* _Activity_: Find the line holding "pink brick B1" in the entries below. Give it again exactly, along with every line after it up to and including the line holding "none -> lime slope D6:E7 level 1 top 7".

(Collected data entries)
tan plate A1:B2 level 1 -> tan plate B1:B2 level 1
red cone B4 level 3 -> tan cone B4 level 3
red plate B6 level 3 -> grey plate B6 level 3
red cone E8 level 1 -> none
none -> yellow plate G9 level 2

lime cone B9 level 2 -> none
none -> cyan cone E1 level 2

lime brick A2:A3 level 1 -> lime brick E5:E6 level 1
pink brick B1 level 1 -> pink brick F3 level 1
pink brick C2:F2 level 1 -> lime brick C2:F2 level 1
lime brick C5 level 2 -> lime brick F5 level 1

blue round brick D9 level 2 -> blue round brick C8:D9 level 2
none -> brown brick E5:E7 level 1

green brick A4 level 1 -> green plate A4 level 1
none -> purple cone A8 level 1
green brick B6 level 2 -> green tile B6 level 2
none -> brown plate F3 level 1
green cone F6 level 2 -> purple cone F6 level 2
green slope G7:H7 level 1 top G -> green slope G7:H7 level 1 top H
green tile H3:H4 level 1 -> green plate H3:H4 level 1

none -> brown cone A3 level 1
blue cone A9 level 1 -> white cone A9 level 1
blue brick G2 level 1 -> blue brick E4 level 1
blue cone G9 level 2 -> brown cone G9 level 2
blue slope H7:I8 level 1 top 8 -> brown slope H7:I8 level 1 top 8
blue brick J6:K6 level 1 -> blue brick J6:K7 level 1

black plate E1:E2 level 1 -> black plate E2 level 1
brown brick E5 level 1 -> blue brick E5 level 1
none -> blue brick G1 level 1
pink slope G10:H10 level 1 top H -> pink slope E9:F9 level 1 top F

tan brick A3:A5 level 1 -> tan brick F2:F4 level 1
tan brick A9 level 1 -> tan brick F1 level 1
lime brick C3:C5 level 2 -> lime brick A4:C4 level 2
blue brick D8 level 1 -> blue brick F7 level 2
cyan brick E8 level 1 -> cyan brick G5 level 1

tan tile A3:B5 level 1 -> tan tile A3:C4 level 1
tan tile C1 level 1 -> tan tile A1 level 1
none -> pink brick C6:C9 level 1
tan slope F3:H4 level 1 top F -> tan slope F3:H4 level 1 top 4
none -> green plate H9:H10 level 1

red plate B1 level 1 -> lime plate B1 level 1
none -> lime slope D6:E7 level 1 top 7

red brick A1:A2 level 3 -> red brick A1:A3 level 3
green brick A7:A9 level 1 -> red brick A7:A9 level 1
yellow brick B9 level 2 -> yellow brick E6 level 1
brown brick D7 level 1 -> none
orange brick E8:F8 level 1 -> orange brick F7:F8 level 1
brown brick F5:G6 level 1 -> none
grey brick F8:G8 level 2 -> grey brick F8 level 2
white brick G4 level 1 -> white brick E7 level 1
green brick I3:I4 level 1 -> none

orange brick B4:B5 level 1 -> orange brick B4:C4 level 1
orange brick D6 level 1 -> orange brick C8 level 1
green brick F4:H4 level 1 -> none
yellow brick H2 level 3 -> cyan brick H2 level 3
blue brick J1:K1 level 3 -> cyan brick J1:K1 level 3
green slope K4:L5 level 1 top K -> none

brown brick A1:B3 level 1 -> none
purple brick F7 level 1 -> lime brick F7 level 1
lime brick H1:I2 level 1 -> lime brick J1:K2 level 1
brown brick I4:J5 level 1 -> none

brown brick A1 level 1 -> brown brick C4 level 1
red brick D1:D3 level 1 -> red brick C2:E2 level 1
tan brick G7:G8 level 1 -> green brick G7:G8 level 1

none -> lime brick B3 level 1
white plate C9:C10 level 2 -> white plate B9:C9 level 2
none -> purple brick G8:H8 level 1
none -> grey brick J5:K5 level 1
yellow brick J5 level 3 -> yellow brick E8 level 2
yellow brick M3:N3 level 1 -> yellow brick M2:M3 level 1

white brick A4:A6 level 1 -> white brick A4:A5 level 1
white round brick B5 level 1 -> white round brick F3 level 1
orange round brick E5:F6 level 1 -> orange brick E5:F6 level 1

* _Task output_:
pink brick B1 level 1 -> pink brick F3 level 1
pink brick C2:F2 level 1 -> lime brick C2:F2 level 1
lime brick C5 level 2 -> lime brick F5 level 1

blue round brick D9 level 2 -> blue round brick C8:D9 level 2
none -> brown brick E5:E7 level 1

green brick A4 level 1 -> green plate A4 level 1
none -> purple cone A8 level 1
green brick B6 level 2 -> green tile B6 level 2
none -> brown plate F3 level 1
green cone F6 level 2 -> purple cone F6 level 2
green slope G7:H7 level 1 top G -> green slope G7:H7 level 1 top H
green tile H3:H4 level 1 -> green plate H3:H4 level 1

none -> brown cone A3 level 1
blue cone A9 level 1 -> white cone A9 level 1
blue brick G2 level 1 -> blue brick E4 level 1
blue cone G9 level 2 -> brown cone G9 level 2
blue slope H7:I8 level 1 top 8 -> brown slope H7:I8 level 1 top 8
blue brick J6:K6 level 1 -> blue brick J6:K7 level 1

black plate E1:E2 level 1 -> black plate E2 level 1
brown brick E5 level 1 -> blue brick E5 level 1
none -> blue brick G1 level 1
pink slope G10:H10 level 1 top H -> pink slope E9:F9 level 1 top F

tan brick A3:A5 level 1 -> tan brick F2:F4 level 1
tan brick A9 level 1 -> tan brick F1 level 1
lime brick C3:C5 level 2 -> lime brick A4:C4 level 2
blue brick D8 level 1 -> blue brick F7 level 2
cyan brick E8 level 1 -> cyan brick G5 level 1

tan tile A3:B5 level 1 -> tan tile A3:C4 level 1
tan tile C1 level 1 -> tan tile A1 level 1
none -> pink brick C6:C9 level 1
tan slope F3:H4 level 1 top F -> tan slope F3:H4 level 1 top 4
none -> green plate H9:H10 level 1

red plate B1 level 1 -> lime plate B1 level 1
none -> lime slope D6:E7 level 1 top 7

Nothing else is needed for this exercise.